(Detected change data)
══════════════════════════════

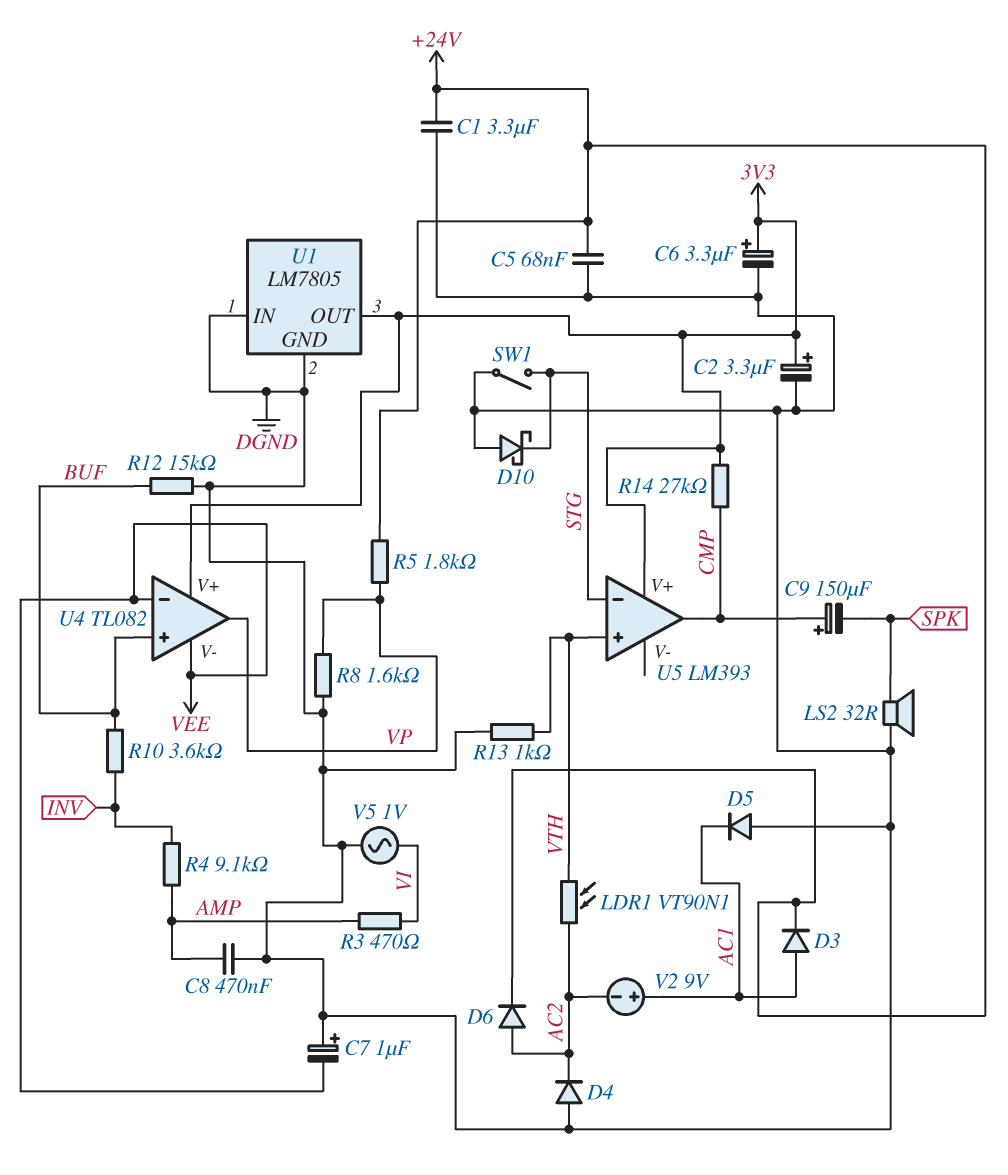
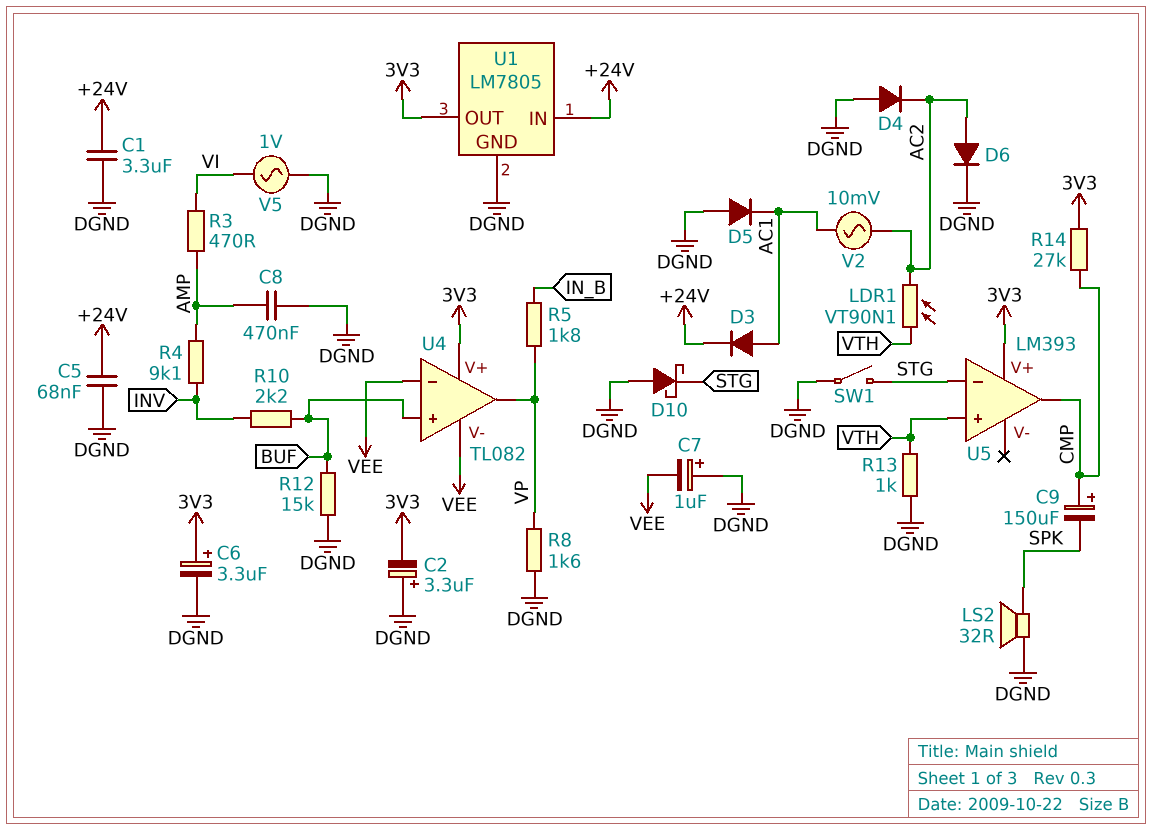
C2: 3.3uF (plus 3V3, minus DGND) -> 3.3uF (plus DGND, minus 3V3)
D6: diode (A AC2, K +24V) -> diode (A AC2, K DGND)
R5: 1.8k (+24V, VP) -> 1.8k (IN_B, VP)
R10: 3.6k (BUF, INV) -> 2.2k (BUF, INV)
U1 pin IN: DGND -> +24V
V2: 9V (plus AC1, minus AC2) -> AC 10mV (AC1, AC2)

══════════════════════════════

Each line of the data that contains "minus" belongs in the answer.

C2: 3.3uF (plus 3V3, minus DGND) -> 3.3uF (plus DGND, minus 3V3)
V2: 9V (plus AC1, minus AC2) -> AC 10mV (AC1, AC2)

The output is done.